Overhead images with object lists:
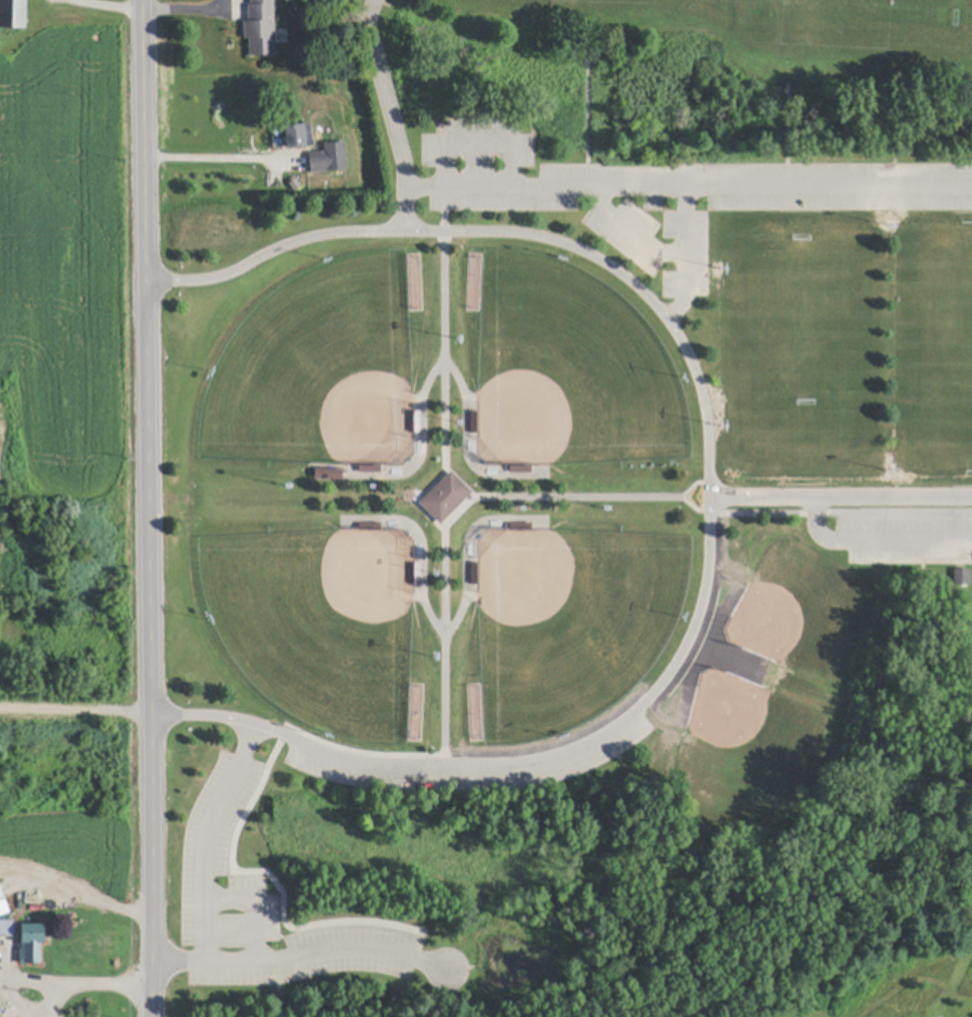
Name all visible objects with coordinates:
building: (13, 14)
building: (261, 28)
road: (589, 91)
road: (391, 114)
building: (299, 136)
road: (480, 140)
road: (209, 154)
building: (329, 159)
road: (689, 186)
parking lot: (667, 192)
road: (687, 220)
road: (508, 231)
road: (661, 252)
road: (451, 367)
park: (322, 370)
park: (574, 372)
road: (445, 384)
building: (417, 422)
building: (474, 422)
building: (521, 469)
building: (370, 470)
building: (352, 475)
road: (694, 485)
flagpole: (408, 495)
building: (444, 496)
road: (557, 496)
road: (694, 507)
road: (145, 508)
road: (841, 511)
building: (521, 526)
building: (370, 527)
park: (578, 529)
road: (876, 539)
parking lot: (905, 539)
building: (417, 574)
building: (474, 574)
building: (962, 578)
park: (574, 624)
park: (325, 625)
road: (444, 632)
road: (445, 640)
road: (74, 710)
road: (630, 716)
parking lot: (599, 751)
road: (208, 837)
building: (3, 904)
parking lot: (261, 906)
building: (7, 929)
building: (33, 942)
road: (299, 954)
building: (0, 956)
road: (73, 986)
road: (51, 1000)
road: (279, 1009)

What to produce: A faithful, word-for-word copy of the data is needed; the pictures should not appear in it.

Task result:
Name all visible objects with coordinates:
building: (13, 14)
building: (261, 28)
road: (589, 91)
road: (391, 114)
building: (299, 136)
road: (480, 140)
road: (209, 154)
building: (329, 159)
road: (689, 186)
parking lot: (667, 192)
road: (687, 220)
road: (508, 231)
road: (661, 252)
road: (451, 367)
park: (322, 370)
park: (574, 372)
road: (445, 384)
building: (417, 422)
building: (474, 422)
building: (521, 469)
building: (370, 470)
building: (352, 475)
road: (694, 485)
flagpole: (408, 495)
building: (444, 496)
road: (557, 496)
road: (694, 507)
road: (145, 508)
road: (841, 511)
building: (521, 526)
building: (370, 527)
park: (578, 529)
road: (876, 539)
parking lot: (905, 539)
building: (417, 574)
building: (474, 574)
building: (962, 578)
park: (574, 624)
park: (325, 625)
road: (444, 632)
road: (445, 640)
road: (74, 710)
road: (630, 716)
parking lot: (599, 751)
road: (208, 837)
building: (3, 904)
parking lot: (261, 906)
building: (7, 929)
building: (33, 942)
road: (299, 954)
building: (0, 956)
road: (73, 986)
road: (51, 1000)
road: (279, 1009)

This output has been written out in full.